This task calls for copying every line of the records that includes the word "switch".

[Opening Records for the task section]

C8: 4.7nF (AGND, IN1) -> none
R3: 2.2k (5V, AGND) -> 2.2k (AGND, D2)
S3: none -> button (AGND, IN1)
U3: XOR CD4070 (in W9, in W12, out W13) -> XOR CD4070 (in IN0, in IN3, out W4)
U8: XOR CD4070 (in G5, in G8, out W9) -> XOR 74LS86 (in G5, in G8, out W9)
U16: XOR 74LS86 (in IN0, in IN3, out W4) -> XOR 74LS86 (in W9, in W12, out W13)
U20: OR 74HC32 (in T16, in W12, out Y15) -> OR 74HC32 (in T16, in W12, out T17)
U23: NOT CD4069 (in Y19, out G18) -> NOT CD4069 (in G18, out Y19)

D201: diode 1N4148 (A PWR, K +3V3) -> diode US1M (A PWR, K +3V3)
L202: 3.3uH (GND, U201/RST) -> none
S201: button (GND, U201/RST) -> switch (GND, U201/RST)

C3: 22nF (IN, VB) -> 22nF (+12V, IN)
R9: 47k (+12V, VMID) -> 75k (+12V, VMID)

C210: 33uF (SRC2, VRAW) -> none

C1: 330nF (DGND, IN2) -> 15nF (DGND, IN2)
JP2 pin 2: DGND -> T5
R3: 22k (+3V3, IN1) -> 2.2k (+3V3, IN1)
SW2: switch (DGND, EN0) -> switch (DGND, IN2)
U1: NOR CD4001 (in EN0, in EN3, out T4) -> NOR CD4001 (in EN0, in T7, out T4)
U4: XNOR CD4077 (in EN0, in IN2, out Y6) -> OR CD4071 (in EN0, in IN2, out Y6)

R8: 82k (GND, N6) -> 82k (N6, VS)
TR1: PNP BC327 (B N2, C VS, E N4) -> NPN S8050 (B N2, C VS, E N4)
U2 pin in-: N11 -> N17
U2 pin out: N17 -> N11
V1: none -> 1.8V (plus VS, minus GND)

[Closing Records for the task section]

▶ Reply to the exercise
S201: button (GND, U201/RST) -> switch (GND, U201/RST)
SW2: switch (DGND, EN0) -> switch (DGND, IN2)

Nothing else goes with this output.